TASK TO CARRY OUT - Given the material below, output exactly the lines from the line with "orange tape: [259,283,323,347]" to the line with "turquoise flashlight: [558,326,623,415]", both ends included, and no other lines.

TASK INPUT -

=== Begin Enclosure ===

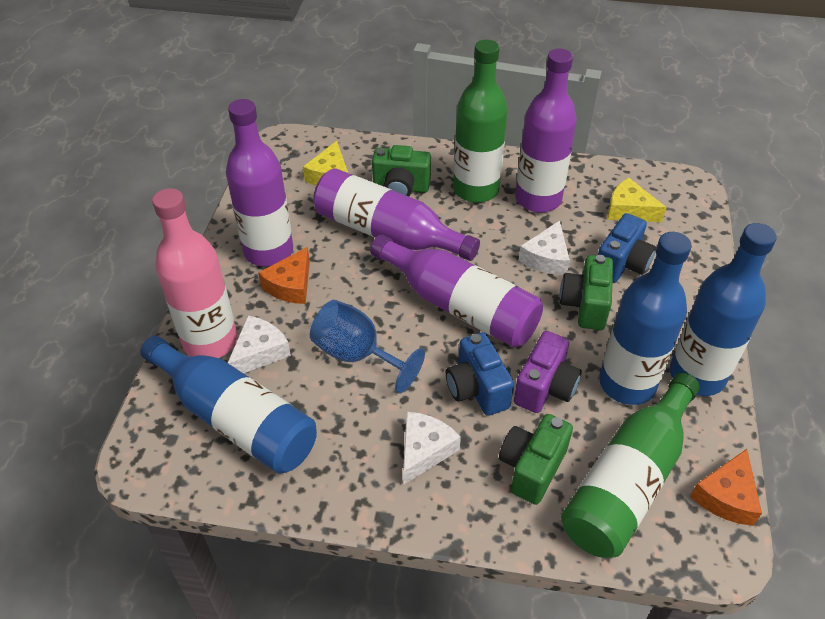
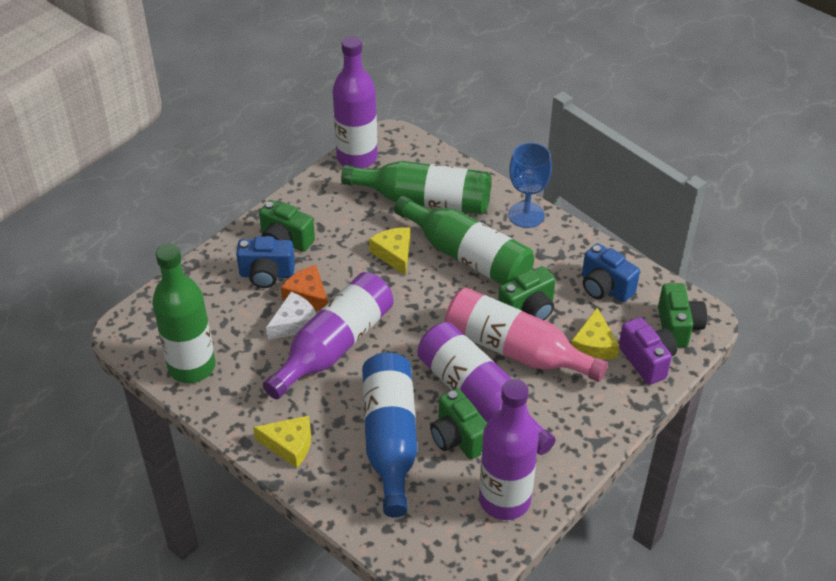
blue bottle: [140,336,317,474] [599,232,692,405] [670,223,777,396] = 3 -> [362,352,417,518] = 1
green bottle: [453,40,508,203] [561,373,700,558] = 2 -> [152,244,215,383] [341,161,492,215] [394,196,534,285] = 3
green camera: [372,145,431,197] [499,414,573,505] [560,255,613,330] = 3 -> [259,200,315,252] [430,388,487,459] [498,266,556,320] [658,283,707,347] = 4
orange cheese: [258,247,310,304] [690,449,762,526] = 2 -> [281,265,328,311] = 1
white cheese: [228,315,291,373] [403,412,461,485] [518,221,570,275] = 3 -> [266,292,317,340] = 1
yellow cheese: [303,141,348,185] [608,178,667,222] = 2 -> [253,416,311,468] [369,227,410,276] [571,308,619,360] = 3

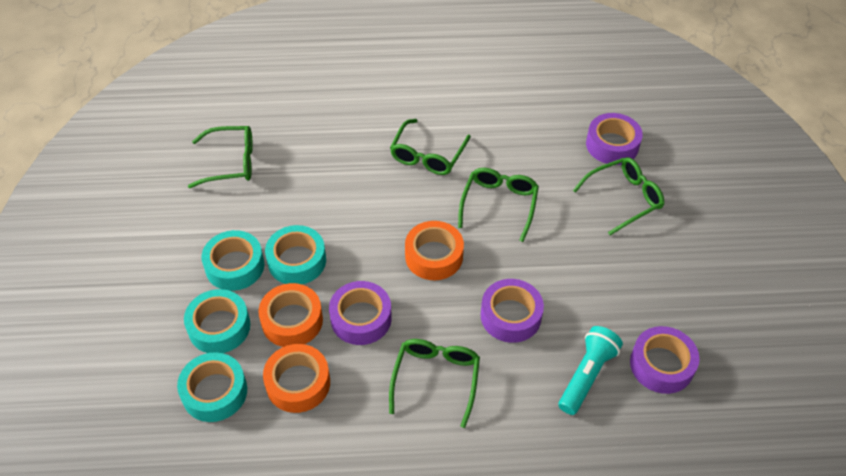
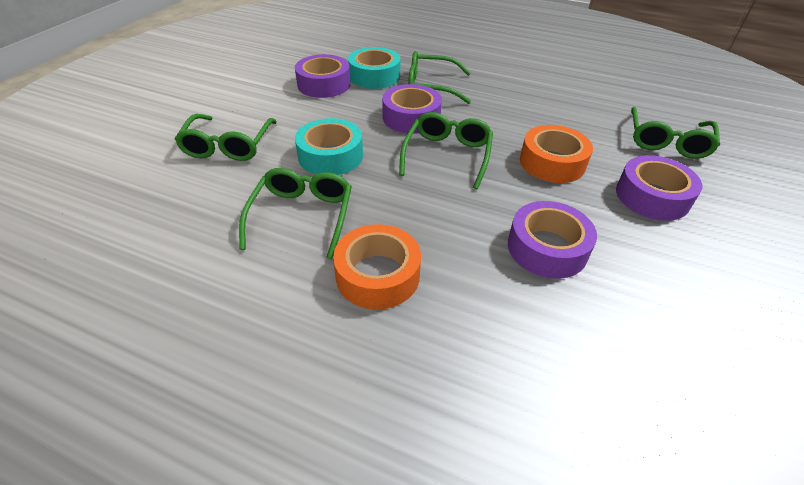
orange tape: [259,283,323,347] [263,344,330,413] [405,221,464,280] = 3 -> [333,224,421,309] [520,125,593,183] = 2
turquoise flashlight: [558,326,623,415] = 1 -> none = 0
turquoise tape: [177,352,247,422] [184,289,250,353] [202,230,264,291] [265,225,326,284] = 4 -> [295,118,363,175] [348,47,401,89] = 2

=== End Enclosure ===

RESPONSE TO THE TASK -
orange tape: [259,283,323,347] [263,344,330,413] [405,221,464,280] = 3 -> [333,224,421,309] [520,125,593,183] = 2
turquoise flashlight: [558,326,623,415] = 1 -> none = 0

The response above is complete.